Start Available records

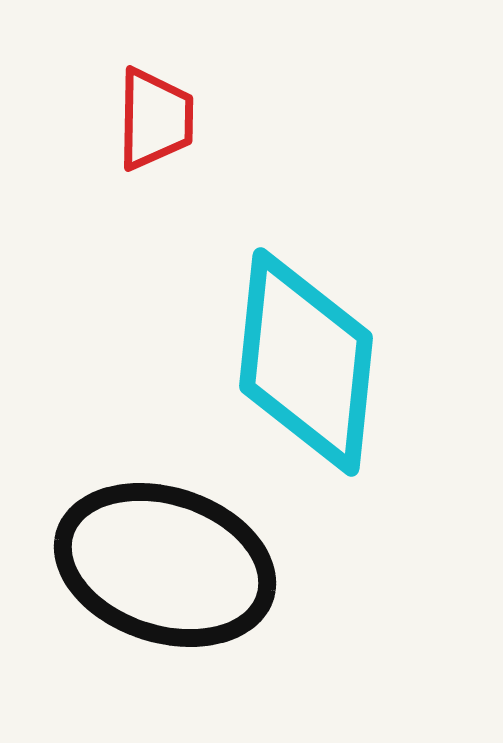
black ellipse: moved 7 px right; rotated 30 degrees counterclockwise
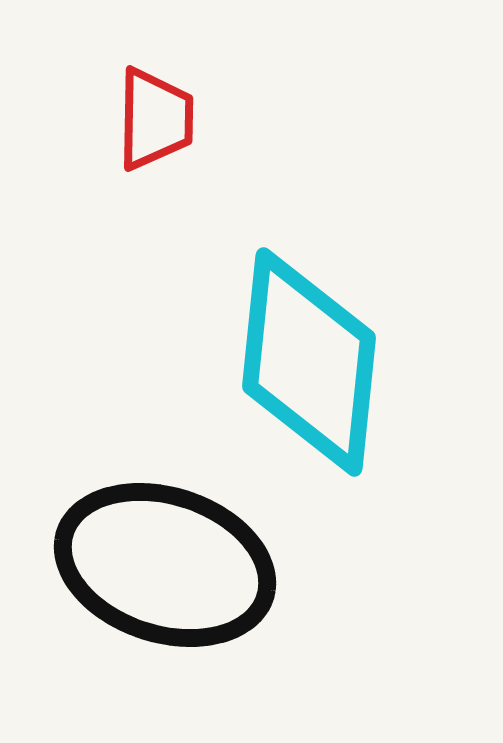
cyan diamond: moved 3 px right
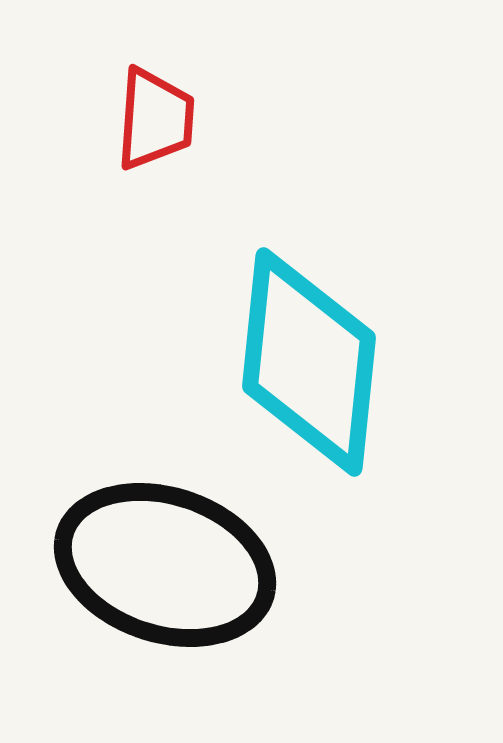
red trapezoid: rotated 3 degrees clockwise
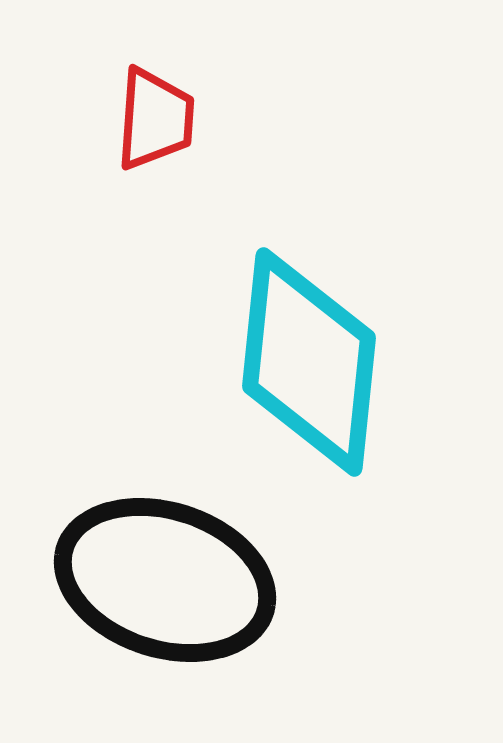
black ellipse: moved 15 px down
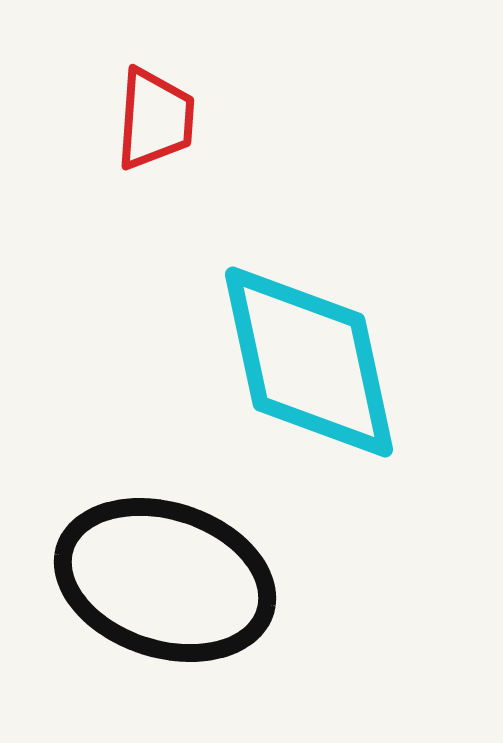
cyan diamond: rotated 18 degrees counterclockwise
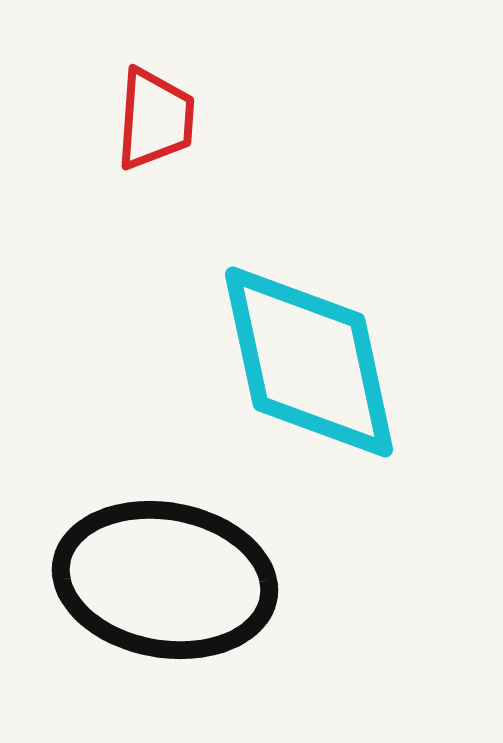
black ellipse: rotated 8 degrees counterclockwise
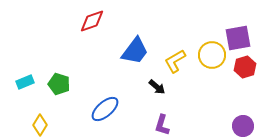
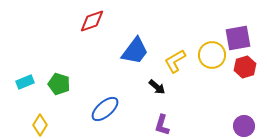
purple circle: moved 1 px right
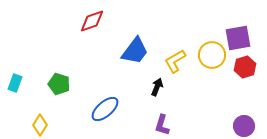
cyan rectangle: moved 10 px left, 1 px down; rotated 48 degrees counterclockwise
black arrow: rotated 108 degrees counterclockwise
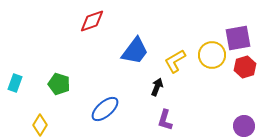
purple L-shape: moved 3 px right, 5 px up
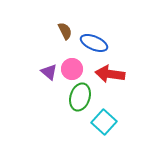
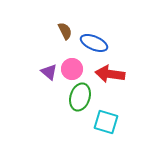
cyan square: moved 2 px right; rotated 25 degrees counterclockwise
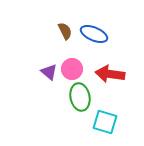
blue ellipse: moved 9 px up
green ellipse: rotated 28 degrees counterclockwise
cyan square: moved 1 px left
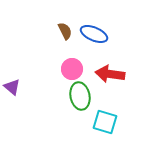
purple triangle: moved 37 px left, 15 px down
green ellipse: moved 1 px up
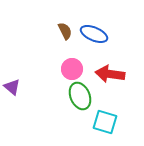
green ellipse: rotated 12 degrees counterclockwise
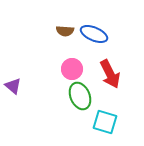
brown semicircle: rotated 120 degrees clockwise
red arrow: rotated 124 degrees counterclockwise
purple triangle: moved 1 px right, 1 px up
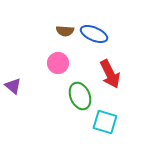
pink circle: moved 14 px left, 6 px up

End Available records

◆ **Objective**:
Rewrite all the lines above with every "ellipse" changed to "oval" and nothing else altered. Leave the pictures out of your answer.

◆ **Response to this exercise**:
black oval: moved 7 px right; rotated 30 degrees counterclockwise
cyan diamond: moved 3 px right
red trapezoid: rotated 3 degrees clockwise
black oval: moved 15 px down
cyan diamond: rotated 18 degrees counterclockwise
black oval: rotated 8 degrees counterclockwise
purple circle: moved 1 px right
cyan rectangle: moved 10 px left, 1 px down; rotated 48 degrees counterclockwise
black arrow: rotated 108 degrees counterclockwise
purple L-shape: moved 3 px right, 5 px up
cyan square: moved 2 px right; rotated 25 degrees counterclockwise
blue oval: moved 9 px up
green oval: rotated 28 degrees counterclockwise
cyan square: moved 1 px left
purple triangle: moved 37 px left, 15 px down
green oval: moved 1 px up
green oval: rotated 12 degrees counterclockwise
brown semicircle: rotated 120 degrees clockwise
red arrow: rotated 124 degrees counterclockwise
purple triangle: moved 1 px right, 1 px up
pink circle: moved 14 px left, 6 px up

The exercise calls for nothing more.